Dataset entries
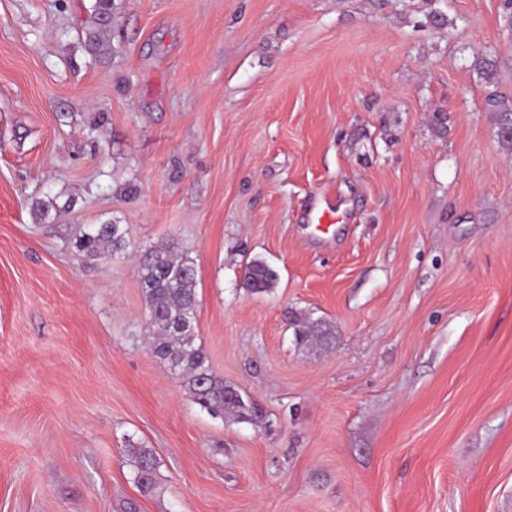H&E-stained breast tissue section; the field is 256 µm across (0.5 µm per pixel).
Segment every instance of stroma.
<instances>
[{
	"mask_svg": "<svg viewBox=\"0 0 512 512\" xmlns=\"http://www.w3.org/2000/svg\"><path fill=\"white\" fill-rule=\"evenodd\" d=\"M502 3L113 0L92 51L95 0H0V512H512ZM107 222L194 258L199 338L262 419L151 353L137 258L74 246ZM487 110L494 117L501 145L512 152V101L492 94L487 98ZM277 280L278 274L272 266L263 259L253 258L245 265L242 286L252 294L270 293ZM289 327L292 329L295 344L299 346L328 345L336 335L334 328L329 323L322 320L310 321L301 314L290 316ZM130 457L131 465L134 467V483L144 493H152L157 489L155 472L158 462L154 453L147 448L131 446L126 448Z\"/></svg>",
	"mask_w": 512,
	"mask_h": 512,
	"instance_id": "35a3bbf8",
	"label": "stroma"
}]
</instances>
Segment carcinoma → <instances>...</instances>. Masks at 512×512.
<instances>
[{
	"label": "carcinoma",
	"mask_w": 512,
	"mask_h": 512,
	"mask_svg": "<svg viewBox=\"0 0 512 512\" xmlns=\"http://www.w3.org/2000/svg\"><path fill=\"white\" fill-rule=\"evenodd\" d=\"M112 22V0H95L93 27L86 31L88 46L95 50ZM487 110L492 113L501 145L512 151V101L490 95ZM75 247L88 259H120L131 243L121 224H82L75 234ZM141 288L150 325L153 328L151 353L166 361L184 381L194 401L215 417L252 422L260 417L258 404L243 397L224 382L211 367L202 345L196 343V316L199 305L195 260L173 246L149 247L140 253ZM278 280L276 270L266 261L253 258L246 263L242 286L251 294L269 293ZM294 342L299 346L328 345L334 328L294 314L289 318ZM134 467V483L144 493L157 489L158 462L147 448L127 449Z\"/></svg>",
	"instance_id": "carcinoma-1"
}]
</instances>
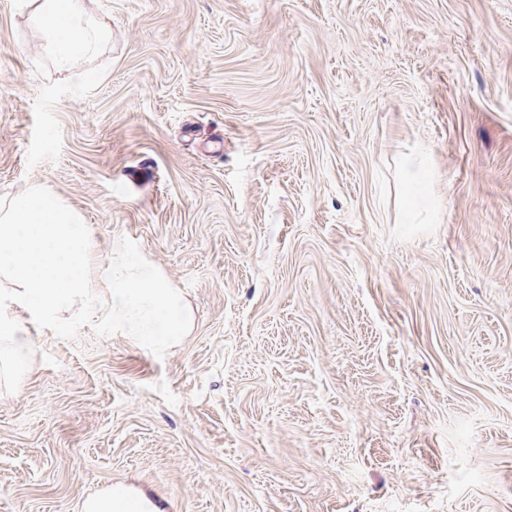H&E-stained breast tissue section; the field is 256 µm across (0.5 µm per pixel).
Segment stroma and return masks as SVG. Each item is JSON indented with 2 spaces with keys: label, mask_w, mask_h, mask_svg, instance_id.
I'll list each match as a JSON object with an SVG mask.
<instances>
[{
  "label": "stroma",
  "mask_w": 512,
  "mask_h": 512,
  "mask_svg": "<svg viewBox=\"0 0 512 512\" xmlns=\"http://www.w3.org/2000/svg\"><path fill=\"white\" fill-rule=\"evenodd\" d=\"M83 5L80 81L0 0V201L79 211L96 290L0 377V512H512V0ZM119 244L165 350L98 300ZM105 278L112 292L113 315L130 326L144 345L164 350L184 333V312L175 289L161 277L143 273L128 250L110 260ZM114 298L121 302L115 308Z\"/></svg>",
  "instance_id": "35a3bbf8"
}]
</instances>
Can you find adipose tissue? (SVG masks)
<instances>
[{"instance_id": "1", "label": "adipose tissue", "mask_w": 512, "mask_h": 512, "mask_svg": "<svg viewBox=\"0 0 512 512\" xmlns=\"http://www.w3.org/2000/svg\"><path fill=\"white\" fill-rule=\"evenodd\" d=\"M32 21L43 32L55 67L77 74L107 36L85 15L82 0H33ZM79 215L47 188L31 185L0 203V372L23 367L31 354L27 327L51 323L71 311L87 293V237ZM105 278L115 318L149 347L163 350L186 327L175 289L139 262L120 252L110 260Z\"/></svg>"}]
</instances>
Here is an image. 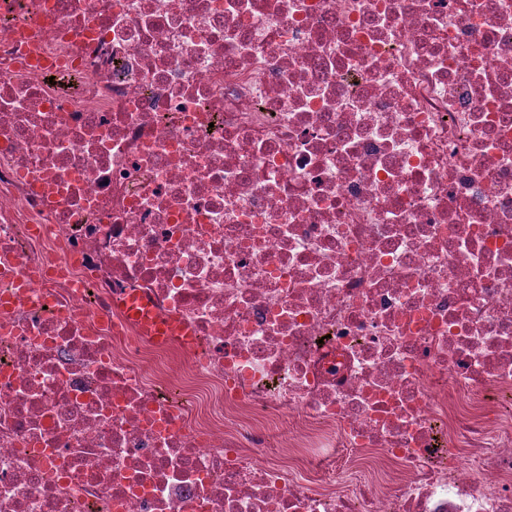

* _Given instruction_:
Drop the images and quote the entries word for word.

* _Correct answer_:
H&E-stained breast tissue section; the field is 256 µm across (0.5 µm per pixel).
Segment every instance of stroma.
<instances>
[{
	"mask_svg": "<svg viewBox=\"0 0 512 512\" xmlns=\"http://www.w3.org/2000/svg\"><path fill=\"white\" fill-rule=\"evenodd\" d=\"M502 3L113 0L92 51L95 0H0V512H512ZM107 222L194 258L199 338L262 419L151 353L137 258L74 246ZM487 110L494 117L501 145L512 152V101L492 94L487 98ZM277 280L278 274L272 266L263 259L253 258L245 265L242 286L252 294L270 293ZM289 327L292 329L295 344L299 346L328 345L336 335L334 328L329 323L322 320L310 321L301 314L290 316ZM130 457L131 465L134 467V483L144 493H152L157 489L155 472L158 462L154 453L147 448L131 446L126 448Z\"/></svg>",
	"mask_w": 512,
	"mask_h": 512,
	"instance_id": "35a3bbf8",
	"label": "stroma"
}]
</instances>
Segment carcinoma → <instances>...</instances>. Masks at 512×512.
<instances>
[{
	"label": "carcinoma",
	"mask_w": 512,
	"mask_h": 512,
	"mask_svg": "<svg viewBox=\"0 0 512 512\" xmlns=\"http://www.w3.org/2000/svg\"><path fill=\"white\" fill-rule=\"evenodd\" d=\"M112 22V0H95L93 27L86 31L88 46L95 50ZM487 110L492 113L501 145L512 151V101L490 95ZM75 247L88 259H120L131 243L121 224H82L75 234ZM141 288L150 325L153 328L151 353L166 361L184 381L194 401L215 417L252 422L260 417L258 404L243 397L224 382L211 367L202 345L196 343V316L199 305L195 260L173 246L149 247L140 253ZM278 280L276 270L266 261L253 258L246 263L242 286L251 294L269 293ZM294 342L299 346L328 345L334 328L294 314L289 318ZM134 467V483L144 493L157 489L158 462L147 448L127 449Z\"/></svg>",
	"instance_id": "carcinoma-1"
}]
</instances>
H&E-stained breast tissue section; the field is 256 µm across (0.5 µm per pixel).
Segment stroma and return masks as SVG. Each item is JSON indented with 2 spaces with keys: label, mask_w, mask_h, mask_svg, instance_id.
I'll list each match as a JSON object with an SVG mask.
<instances>
[{
  "label": "stroma",
  "mask_w": 512,
  "mask_h": 512,
  "mask_svg": "<svg viewBox=\"0 0 512 512\" xmlns=\"http://www.w3.org/2000/svg\"><path fill=\"white\" fill-rule=\"evenodd\" d=\"M83 5L80 81L0 0V201L79 211L96 290L0 377V512H512V0ZM119 244L165 350L98 300ZM105 278L112 292L113 315L130 326L144 345L164 350L184 333V312L175 289L161 277L143 273L128 250L110 260ZM114 298L121 302L115 308Z\"/></svg>",
  "instance_id": "35a3bbf8"
}]
</instances>
Can you find adipose tissue? (SVG masks)
<instances>
[{"instance_id": "1", "label": "adipose tissue", "mask_w": 512, "mask_h": 512, "mask_svg": "<svg viewBox=\"0 0 512 512\" xmlns=\"http://www.w3.org/2000/svg\"><path fill=\"white\" fill-rule=\"evenodd\" d=\"M32 21L43 32L55 67L77 74L107 36L85 15L82 0H33ZM79 215L47 188L31 185L0 203V372L23 367L31 354L27 327L51 323L71 311L87 293V237ZM105 278L115 318L149 347L163 350L186 327L175 289L139 262L120 252L110 260Z\"/></svg>"}]
</instances>
Here is an image. 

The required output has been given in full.